*WHAT THIS TASK INVOLVES*. Return exactly the span of lines in the following data that opens with the line containing "camera: 60 degrees left, 15 degrees down" and closes with the line containing "(448, 287) = (276, 155): turquoise". Include nothing else.

### EXTRACTED RECORDS ###

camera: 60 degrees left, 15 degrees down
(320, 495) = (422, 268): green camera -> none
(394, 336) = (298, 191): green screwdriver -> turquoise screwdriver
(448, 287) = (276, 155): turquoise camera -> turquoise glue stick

###
### EXTRACTED RECORDS ###

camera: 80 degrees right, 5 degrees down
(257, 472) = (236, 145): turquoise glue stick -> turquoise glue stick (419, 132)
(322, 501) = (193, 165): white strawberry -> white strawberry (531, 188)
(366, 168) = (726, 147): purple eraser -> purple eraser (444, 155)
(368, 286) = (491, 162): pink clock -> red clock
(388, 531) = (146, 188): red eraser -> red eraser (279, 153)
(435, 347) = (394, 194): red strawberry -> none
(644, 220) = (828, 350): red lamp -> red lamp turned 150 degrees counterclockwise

###
### EXTRACTED RECORDS ###

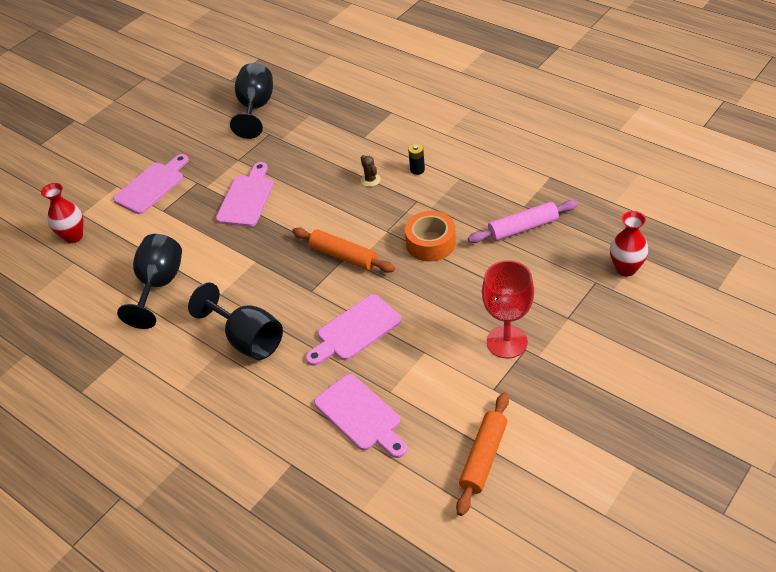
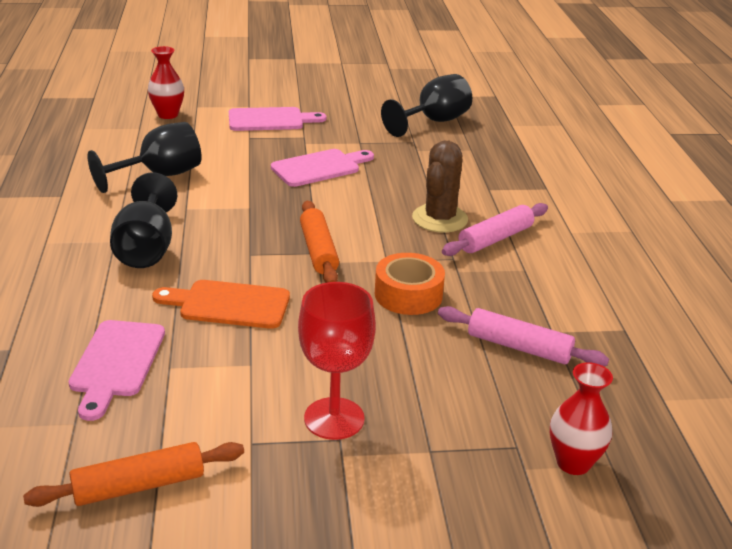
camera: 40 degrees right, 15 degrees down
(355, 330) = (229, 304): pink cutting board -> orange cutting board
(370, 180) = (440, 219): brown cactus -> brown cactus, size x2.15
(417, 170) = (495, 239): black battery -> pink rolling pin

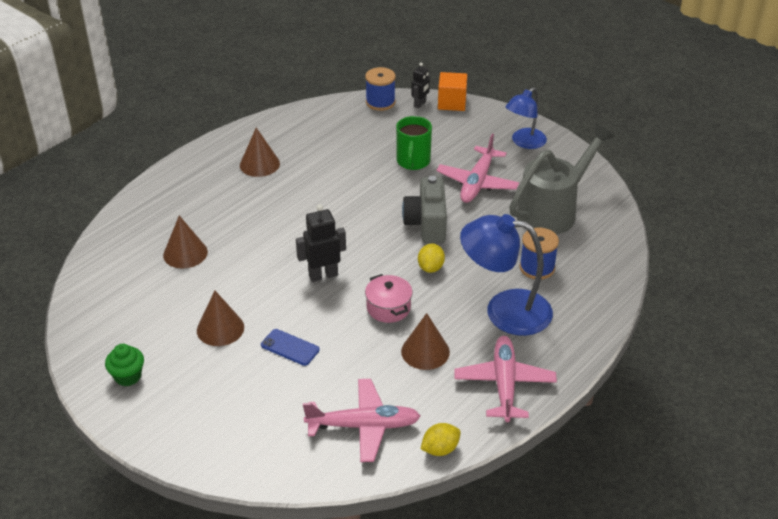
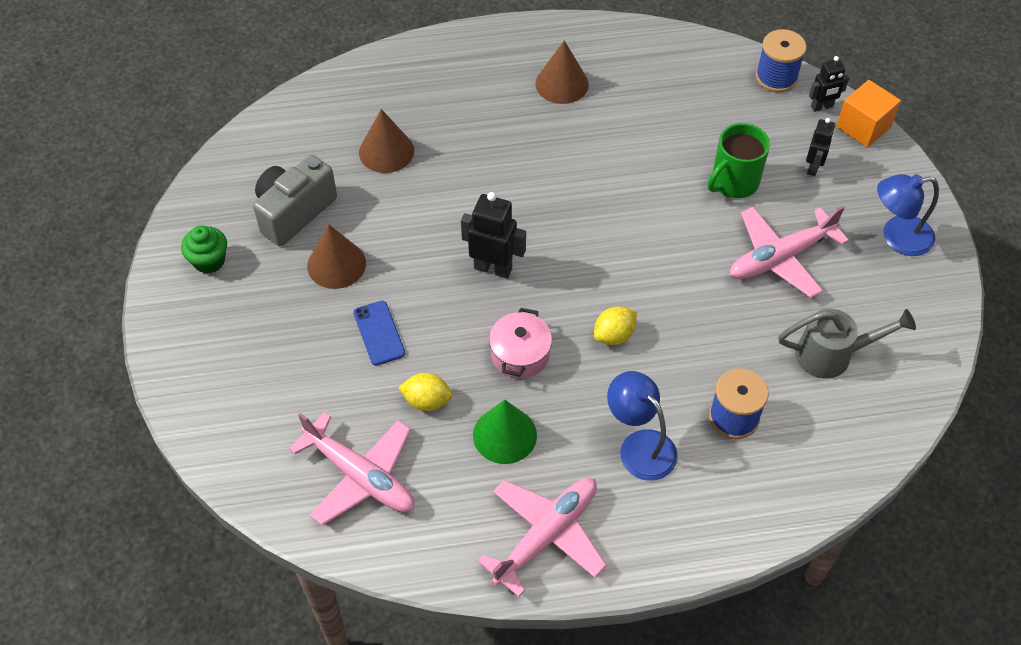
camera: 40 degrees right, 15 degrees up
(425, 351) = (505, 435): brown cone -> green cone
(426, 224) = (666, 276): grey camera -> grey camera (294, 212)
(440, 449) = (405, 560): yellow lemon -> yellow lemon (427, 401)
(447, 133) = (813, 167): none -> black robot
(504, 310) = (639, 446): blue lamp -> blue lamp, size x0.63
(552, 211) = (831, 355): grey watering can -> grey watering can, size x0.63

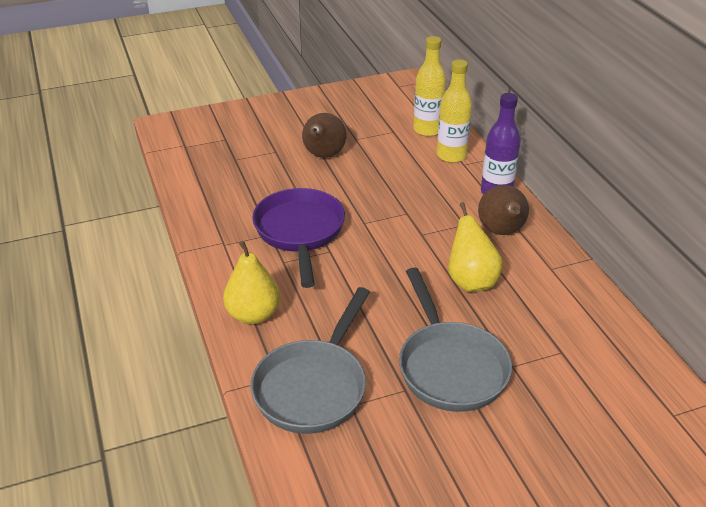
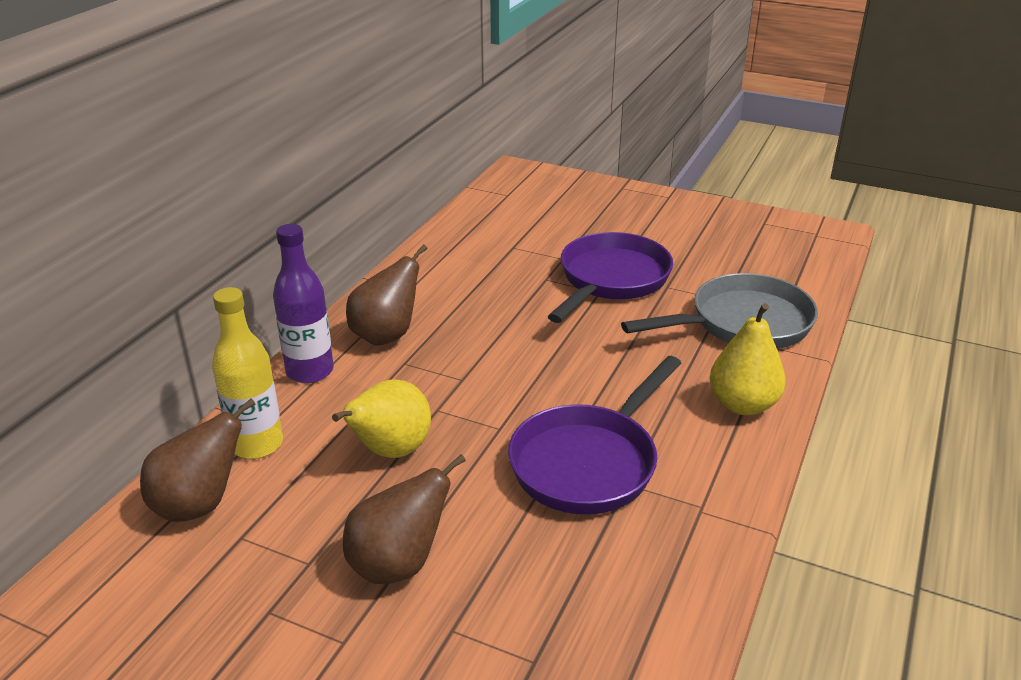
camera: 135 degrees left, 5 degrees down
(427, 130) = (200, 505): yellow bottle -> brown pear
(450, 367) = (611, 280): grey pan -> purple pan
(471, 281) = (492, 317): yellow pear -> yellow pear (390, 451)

###

*WORKED SOLUTION*.
camera: 60 degrees left, 15 degrees down
(320, 495) = (422, 268): green camera -> none
(394, 336) = (298, 191): green screwdriver -> turquoise screwdriver
(448, 287) = (276, 155): turquoise camera -> turquoise glue stick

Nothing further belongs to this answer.